-- YOUR ASSIGNMENT --
Count every line in the entries that follow where the word "image" appears, then state only the total.

(Object change descriptions)

# # # # #

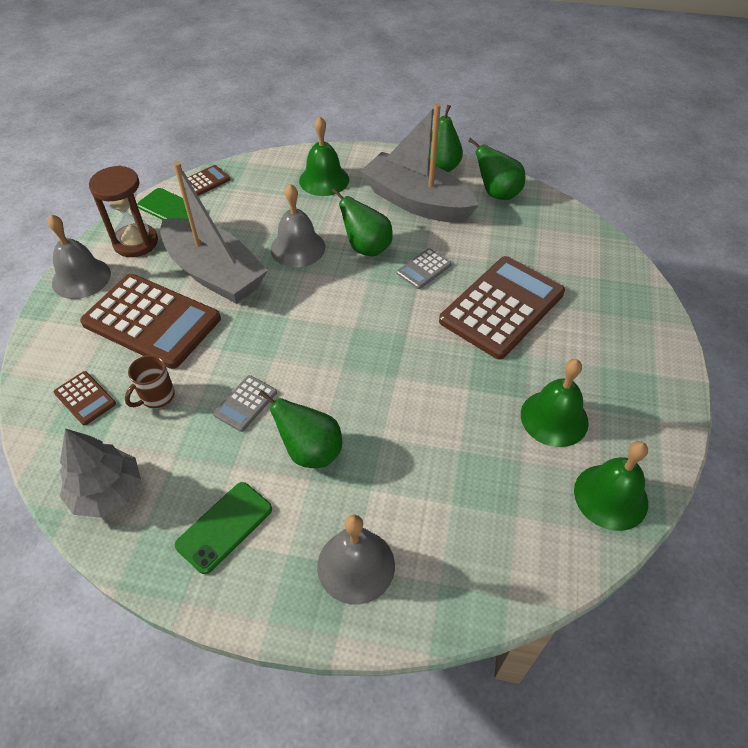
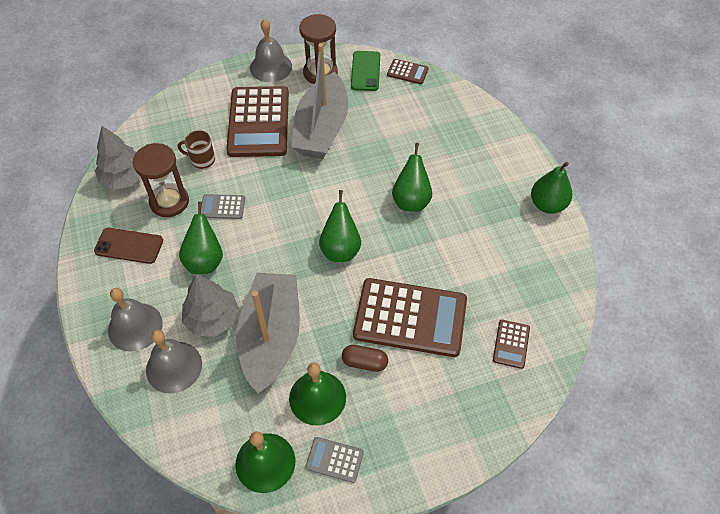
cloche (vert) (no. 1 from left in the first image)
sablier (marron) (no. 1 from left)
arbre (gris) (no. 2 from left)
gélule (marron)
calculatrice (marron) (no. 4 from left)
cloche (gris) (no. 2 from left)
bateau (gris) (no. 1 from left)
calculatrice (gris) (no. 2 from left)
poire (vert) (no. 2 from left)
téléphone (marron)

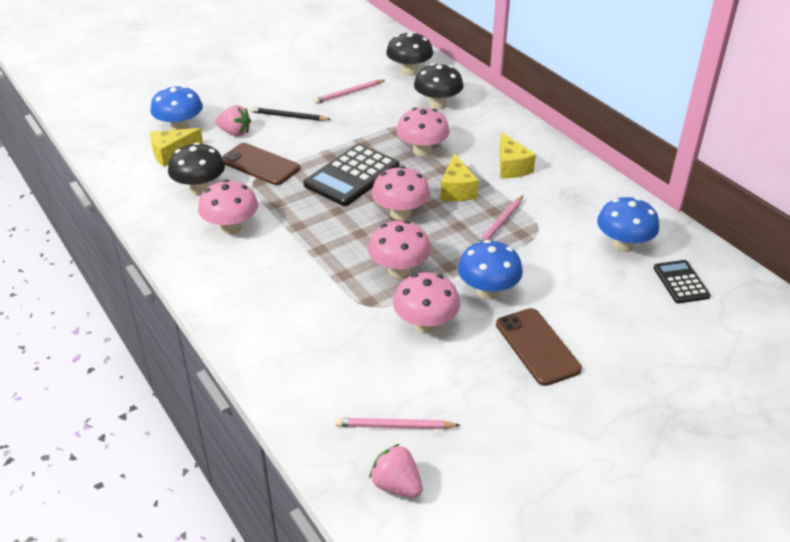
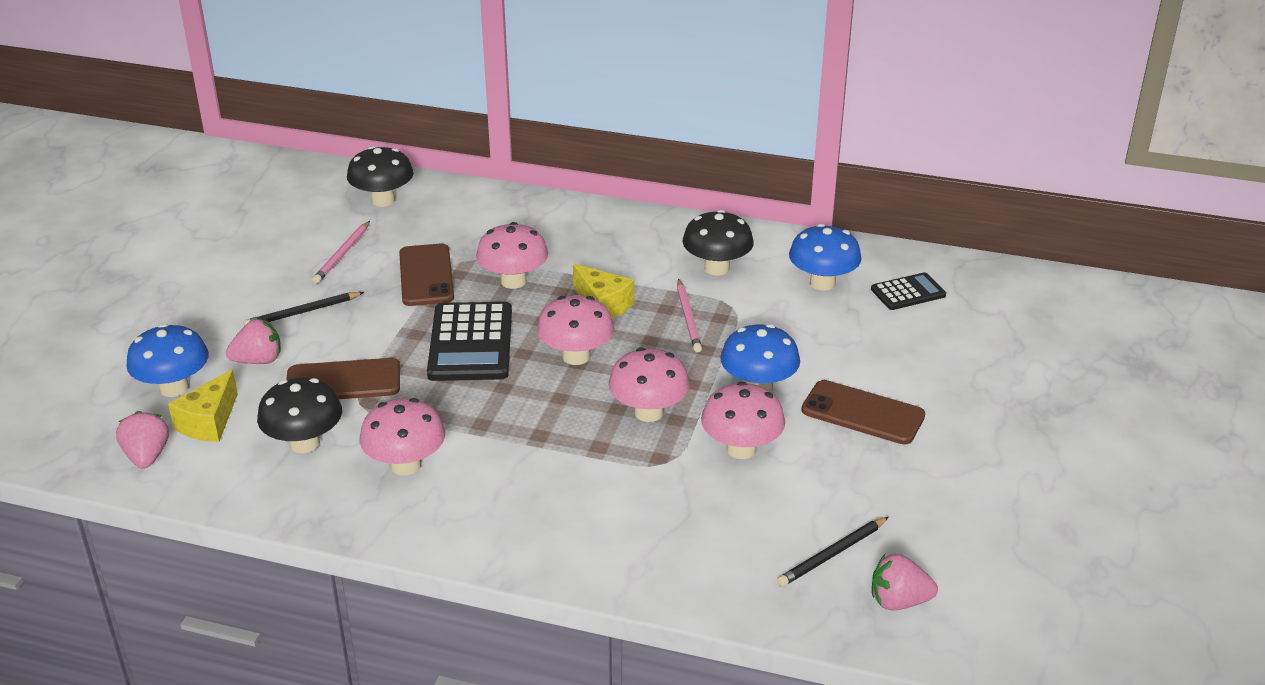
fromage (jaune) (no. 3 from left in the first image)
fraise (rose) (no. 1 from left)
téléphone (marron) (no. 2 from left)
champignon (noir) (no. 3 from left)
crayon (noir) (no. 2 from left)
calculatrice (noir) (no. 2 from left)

# # # # #

-- RESPONSE AREA --
2